* Material provided

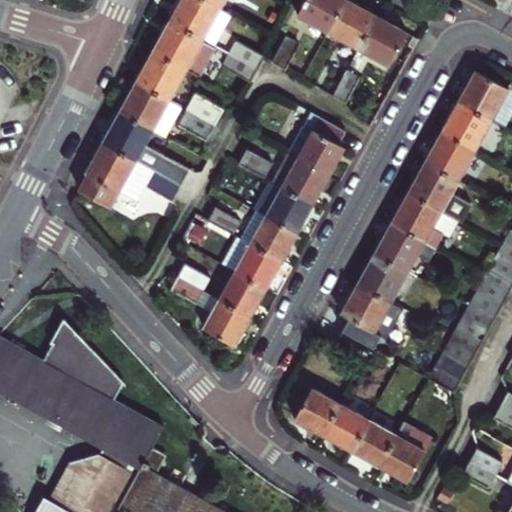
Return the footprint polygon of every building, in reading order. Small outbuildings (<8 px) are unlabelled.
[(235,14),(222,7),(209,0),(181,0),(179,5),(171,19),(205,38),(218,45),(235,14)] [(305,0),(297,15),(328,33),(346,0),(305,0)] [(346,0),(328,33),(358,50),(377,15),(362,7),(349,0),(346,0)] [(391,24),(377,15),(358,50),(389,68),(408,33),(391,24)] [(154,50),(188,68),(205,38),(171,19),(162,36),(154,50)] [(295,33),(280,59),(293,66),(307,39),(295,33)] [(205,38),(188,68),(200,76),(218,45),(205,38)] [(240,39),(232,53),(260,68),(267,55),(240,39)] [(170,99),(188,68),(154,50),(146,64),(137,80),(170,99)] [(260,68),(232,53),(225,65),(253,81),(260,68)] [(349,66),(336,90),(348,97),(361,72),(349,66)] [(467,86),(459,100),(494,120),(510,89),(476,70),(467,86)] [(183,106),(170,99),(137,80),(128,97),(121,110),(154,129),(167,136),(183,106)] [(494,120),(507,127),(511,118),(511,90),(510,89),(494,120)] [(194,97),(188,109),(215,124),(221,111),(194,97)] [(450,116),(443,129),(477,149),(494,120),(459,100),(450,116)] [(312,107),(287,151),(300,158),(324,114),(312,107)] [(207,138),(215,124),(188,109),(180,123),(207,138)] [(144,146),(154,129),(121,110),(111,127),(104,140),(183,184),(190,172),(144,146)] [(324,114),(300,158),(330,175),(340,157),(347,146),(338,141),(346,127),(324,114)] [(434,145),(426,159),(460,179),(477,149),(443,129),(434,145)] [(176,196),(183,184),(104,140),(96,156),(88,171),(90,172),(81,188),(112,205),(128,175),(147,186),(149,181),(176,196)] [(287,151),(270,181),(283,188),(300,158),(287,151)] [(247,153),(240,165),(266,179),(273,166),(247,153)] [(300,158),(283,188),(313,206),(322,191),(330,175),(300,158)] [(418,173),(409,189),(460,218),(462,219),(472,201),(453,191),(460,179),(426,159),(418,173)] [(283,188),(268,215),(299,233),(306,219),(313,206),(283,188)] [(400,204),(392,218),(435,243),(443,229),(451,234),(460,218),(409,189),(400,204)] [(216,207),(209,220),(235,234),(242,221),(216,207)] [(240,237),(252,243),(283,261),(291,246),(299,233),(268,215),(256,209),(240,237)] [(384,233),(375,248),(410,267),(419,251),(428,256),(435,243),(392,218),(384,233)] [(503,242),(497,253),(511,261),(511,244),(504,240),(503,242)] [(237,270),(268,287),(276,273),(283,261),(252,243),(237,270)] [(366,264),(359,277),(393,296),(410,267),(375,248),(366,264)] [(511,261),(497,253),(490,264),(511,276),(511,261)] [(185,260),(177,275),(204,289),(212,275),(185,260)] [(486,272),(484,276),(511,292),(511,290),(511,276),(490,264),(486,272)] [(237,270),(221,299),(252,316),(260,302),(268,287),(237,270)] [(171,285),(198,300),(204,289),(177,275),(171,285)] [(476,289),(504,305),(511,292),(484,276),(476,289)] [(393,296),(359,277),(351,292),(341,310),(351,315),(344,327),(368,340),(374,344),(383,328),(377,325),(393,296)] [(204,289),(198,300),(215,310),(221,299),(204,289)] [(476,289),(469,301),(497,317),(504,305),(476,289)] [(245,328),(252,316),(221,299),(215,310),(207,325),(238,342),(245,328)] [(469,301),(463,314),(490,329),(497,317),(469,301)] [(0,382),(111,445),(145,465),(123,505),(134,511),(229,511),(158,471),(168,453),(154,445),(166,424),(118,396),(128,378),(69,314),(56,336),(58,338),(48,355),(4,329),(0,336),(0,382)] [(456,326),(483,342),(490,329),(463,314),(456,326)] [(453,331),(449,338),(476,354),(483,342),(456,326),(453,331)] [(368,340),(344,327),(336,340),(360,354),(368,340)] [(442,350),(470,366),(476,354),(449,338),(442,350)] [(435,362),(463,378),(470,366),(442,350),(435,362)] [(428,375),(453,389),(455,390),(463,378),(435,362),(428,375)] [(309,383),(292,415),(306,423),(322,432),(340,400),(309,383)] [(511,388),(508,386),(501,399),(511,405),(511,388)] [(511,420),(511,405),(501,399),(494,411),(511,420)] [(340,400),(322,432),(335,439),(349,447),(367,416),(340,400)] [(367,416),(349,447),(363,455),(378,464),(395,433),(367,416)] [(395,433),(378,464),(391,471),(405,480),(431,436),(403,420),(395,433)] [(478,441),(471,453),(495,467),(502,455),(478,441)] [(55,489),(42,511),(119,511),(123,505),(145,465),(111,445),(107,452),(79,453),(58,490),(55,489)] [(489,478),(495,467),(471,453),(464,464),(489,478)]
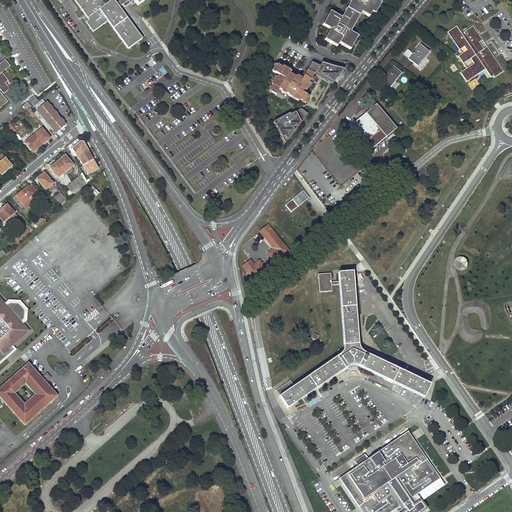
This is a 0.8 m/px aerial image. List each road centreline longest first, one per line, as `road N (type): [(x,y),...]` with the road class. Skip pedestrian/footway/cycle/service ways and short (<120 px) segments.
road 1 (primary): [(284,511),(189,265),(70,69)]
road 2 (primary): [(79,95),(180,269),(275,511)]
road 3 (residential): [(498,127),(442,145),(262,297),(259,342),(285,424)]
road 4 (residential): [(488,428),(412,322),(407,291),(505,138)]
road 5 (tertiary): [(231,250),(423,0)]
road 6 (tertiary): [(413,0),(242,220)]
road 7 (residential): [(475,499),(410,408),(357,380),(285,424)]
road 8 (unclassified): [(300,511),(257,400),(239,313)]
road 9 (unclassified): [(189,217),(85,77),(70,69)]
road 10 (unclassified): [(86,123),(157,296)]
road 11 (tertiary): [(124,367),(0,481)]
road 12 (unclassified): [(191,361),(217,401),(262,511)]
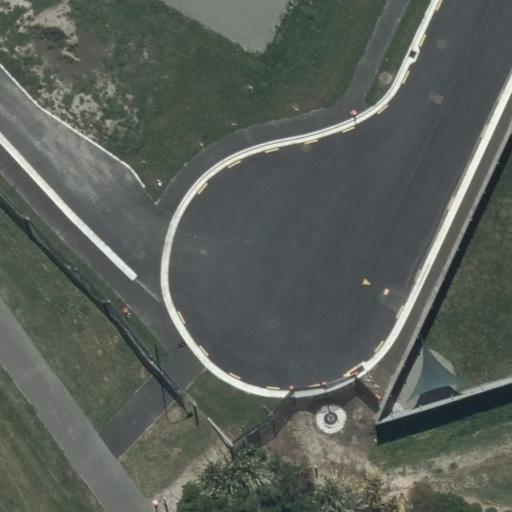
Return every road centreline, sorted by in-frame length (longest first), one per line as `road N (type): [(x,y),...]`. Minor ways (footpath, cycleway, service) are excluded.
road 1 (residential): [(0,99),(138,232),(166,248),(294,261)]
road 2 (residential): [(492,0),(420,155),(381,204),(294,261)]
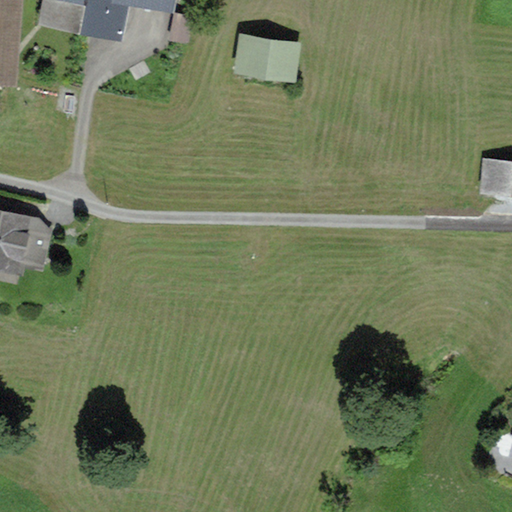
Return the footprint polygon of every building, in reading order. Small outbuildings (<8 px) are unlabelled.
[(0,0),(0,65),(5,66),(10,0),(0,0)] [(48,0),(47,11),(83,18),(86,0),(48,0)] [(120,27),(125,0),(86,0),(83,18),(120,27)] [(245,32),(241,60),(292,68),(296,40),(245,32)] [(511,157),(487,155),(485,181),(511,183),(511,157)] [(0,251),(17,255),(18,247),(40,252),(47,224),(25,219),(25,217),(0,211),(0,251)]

---

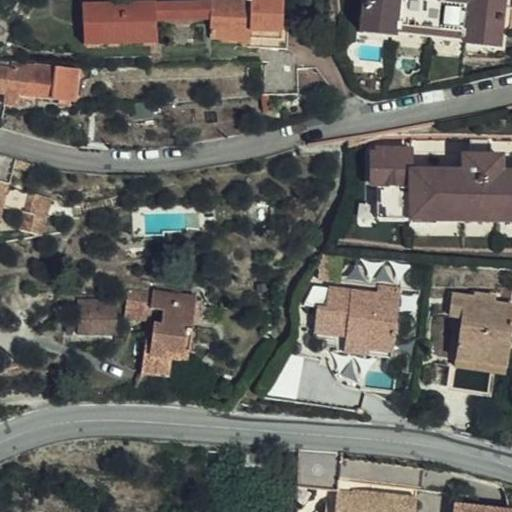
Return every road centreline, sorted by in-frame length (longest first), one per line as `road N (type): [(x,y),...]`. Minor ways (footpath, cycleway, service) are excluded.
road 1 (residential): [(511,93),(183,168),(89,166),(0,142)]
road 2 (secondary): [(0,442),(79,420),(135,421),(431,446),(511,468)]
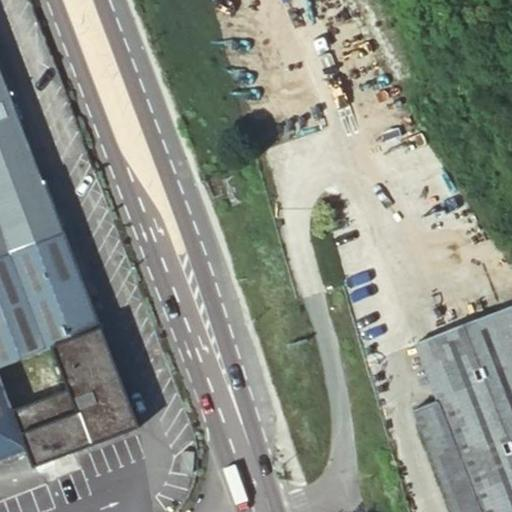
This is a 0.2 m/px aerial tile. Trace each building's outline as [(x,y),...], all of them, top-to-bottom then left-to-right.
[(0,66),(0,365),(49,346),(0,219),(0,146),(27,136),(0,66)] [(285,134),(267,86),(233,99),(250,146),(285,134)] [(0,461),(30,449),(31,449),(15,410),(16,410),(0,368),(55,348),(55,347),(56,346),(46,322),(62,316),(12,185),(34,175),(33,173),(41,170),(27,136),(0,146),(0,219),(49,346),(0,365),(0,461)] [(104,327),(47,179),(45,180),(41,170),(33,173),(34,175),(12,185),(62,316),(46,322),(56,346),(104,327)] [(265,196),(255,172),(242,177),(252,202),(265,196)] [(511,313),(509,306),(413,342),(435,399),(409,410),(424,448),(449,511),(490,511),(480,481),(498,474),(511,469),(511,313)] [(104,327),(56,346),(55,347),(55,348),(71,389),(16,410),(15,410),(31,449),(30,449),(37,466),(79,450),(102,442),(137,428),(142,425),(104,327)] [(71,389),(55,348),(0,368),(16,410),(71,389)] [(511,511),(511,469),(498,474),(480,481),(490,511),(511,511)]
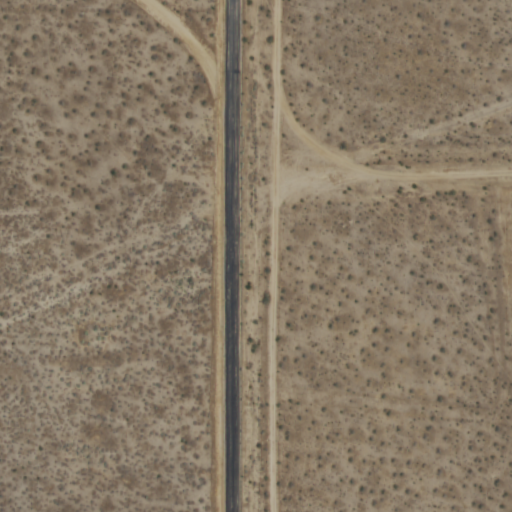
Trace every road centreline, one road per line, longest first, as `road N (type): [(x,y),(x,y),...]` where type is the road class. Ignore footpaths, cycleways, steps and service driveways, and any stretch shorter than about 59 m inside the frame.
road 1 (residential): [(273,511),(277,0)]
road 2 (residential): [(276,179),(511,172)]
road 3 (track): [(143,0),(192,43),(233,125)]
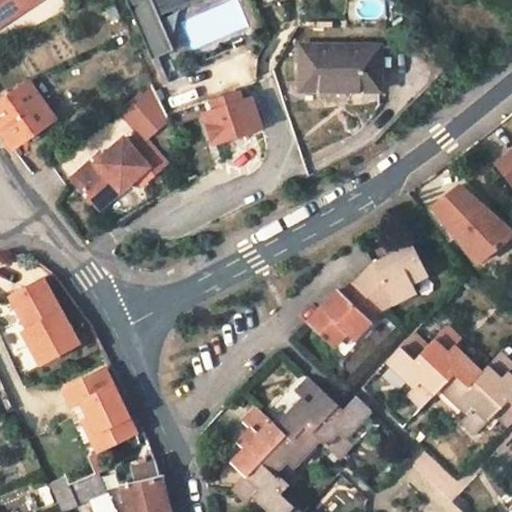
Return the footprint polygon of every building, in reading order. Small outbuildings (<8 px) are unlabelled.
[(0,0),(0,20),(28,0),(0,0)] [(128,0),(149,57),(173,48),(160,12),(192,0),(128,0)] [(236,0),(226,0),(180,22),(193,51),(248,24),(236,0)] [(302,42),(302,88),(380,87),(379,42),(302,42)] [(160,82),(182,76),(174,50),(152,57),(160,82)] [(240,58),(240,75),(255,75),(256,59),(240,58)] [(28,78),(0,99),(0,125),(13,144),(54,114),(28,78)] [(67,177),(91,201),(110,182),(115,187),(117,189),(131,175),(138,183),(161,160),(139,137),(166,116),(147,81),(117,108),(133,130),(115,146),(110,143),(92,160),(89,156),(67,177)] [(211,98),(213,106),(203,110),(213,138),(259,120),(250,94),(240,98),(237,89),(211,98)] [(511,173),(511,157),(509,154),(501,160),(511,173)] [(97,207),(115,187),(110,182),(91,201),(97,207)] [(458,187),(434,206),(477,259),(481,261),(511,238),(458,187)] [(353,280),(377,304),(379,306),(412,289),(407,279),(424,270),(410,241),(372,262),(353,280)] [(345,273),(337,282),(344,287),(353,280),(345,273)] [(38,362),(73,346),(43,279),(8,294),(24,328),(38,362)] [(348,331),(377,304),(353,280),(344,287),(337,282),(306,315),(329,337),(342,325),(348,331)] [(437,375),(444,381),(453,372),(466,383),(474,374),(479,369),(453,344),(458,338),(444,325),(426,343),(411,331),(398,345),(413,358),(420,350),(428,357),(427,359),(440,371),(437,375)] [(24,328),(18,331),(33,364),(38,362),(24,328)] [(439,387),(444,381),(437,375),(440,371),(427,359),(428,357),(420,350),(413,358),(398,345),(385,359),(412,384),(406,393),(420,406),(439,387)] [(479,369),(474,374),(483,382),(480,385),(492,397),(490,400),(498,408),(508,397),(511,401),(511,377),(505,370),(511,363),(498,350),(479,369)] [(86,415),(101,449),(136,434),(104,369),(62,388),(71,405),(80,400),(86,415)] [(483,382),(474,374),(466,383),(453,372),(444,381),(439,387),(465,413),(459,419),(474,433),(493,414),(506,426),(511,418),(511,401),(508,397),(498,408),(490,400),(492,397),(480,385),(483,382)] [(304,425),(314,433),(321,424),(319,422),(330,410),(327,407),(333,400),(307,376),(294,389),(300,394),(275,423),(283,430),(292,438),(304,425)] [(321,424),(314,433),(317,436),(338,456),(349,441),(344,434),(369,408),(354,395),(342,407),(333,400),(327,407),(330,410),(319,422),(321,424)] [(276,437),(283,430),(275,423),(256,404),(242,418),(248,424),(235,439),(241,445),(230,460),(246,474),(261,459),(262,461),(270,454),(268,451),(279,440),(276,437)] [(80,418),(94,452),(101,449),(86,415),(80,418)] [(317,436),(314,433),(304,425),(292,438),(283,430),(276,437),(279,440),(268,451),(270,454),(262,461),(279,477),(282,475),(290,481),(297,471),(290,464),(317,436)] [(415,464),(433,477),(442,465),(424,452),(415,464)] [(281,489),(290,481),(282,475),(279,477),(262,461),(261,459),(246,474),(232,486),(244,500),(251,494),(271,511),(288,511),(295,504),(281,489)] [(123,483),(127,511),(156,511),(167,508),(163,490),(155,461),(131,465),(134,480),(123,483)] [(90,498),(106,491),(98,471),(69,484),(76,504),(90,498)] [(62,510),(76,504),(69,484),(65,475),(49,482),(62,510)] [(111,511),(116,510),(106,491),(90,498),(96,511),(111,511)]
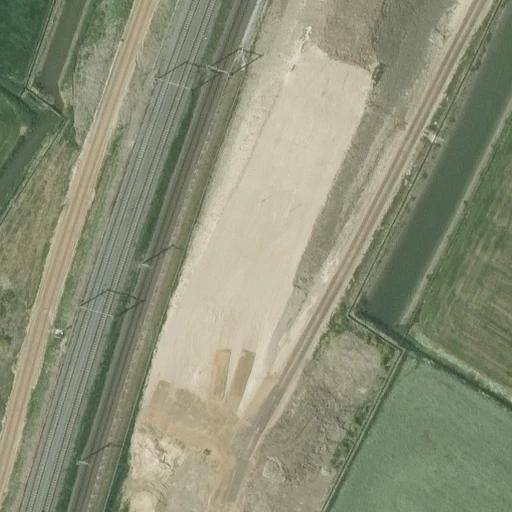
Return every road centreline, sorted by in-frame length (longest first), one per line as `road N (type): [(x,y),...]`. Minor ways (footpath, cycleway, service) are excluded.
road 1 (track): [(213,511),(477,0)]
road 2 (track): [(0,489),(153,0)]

==

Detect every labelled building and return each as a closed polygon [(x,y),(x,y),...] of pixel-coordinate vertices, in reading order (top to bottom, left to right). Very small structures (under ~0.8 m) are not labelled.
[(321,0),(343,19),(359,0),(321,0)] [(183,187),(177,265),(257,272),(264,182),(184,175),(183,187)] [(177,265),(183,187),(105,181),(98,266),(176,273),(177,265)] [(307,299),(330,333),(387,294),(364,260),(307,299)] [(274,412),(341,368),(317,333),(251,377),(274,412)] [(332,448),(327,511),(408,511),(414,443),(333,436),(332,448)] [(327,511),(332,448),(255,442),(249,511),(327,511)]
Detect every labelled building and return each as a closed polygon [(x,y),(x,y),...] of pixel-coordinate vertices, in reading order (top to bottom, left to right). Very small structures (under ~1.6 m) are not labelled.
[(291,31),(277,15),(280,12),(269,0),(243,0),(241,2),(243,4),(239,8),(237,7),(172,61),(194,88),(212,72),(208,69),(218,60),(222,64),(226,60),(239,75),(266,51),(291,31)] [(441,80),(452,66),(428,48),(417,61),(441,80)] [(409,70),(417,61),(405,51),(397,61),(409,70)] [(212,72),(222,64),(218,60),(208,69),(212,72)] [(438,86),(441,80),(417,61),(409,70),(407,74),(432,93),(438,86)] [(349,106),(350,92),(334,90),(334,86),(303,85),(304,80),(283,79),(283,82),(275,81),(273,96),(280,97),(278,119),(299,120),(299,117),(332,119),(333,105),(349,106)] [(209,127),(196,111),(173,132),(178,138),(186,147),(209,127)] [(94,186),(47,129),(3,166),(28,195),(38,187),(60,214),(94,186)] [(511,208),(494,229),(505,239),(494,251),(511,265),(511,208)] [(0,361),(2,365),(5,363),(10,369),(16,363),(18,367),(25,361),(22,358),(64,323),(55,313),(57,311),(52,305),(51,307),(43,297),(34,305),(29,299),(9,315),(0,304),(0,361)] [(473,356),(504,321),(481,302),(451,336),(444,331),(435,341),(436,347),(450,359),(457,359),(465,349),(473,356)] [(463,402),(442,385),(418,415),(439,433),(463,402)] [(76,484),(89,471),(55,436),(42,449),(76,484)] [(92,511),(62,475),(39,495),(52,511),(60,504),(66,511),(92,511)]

* What to work on
Format the records starting at the line containing "Trace every road" and ending at the line containing "road 3 (track): [(143,0),(192,43),(233,125)]" as a two-column CSV with the header input,output. Give one row for each record, with its text and its answer each in a single quoted field and line breaks replaced by spaces.

* Output for this exercise
input,output
"Trace every road centreline, one road per line, longest first, as `road N (type): [(x,y),(x,y),...]` where type is the road class. Ignore footpaths, cycleways, steps and service driveways, and any stretch shorter than about 59 m inside the frame.","road 1 (residential): [(273,511),(277,0)] road 2 (residential): [(276,179),(511,172)] road 3 (track): [(143,0),(192,43),(233,125)]"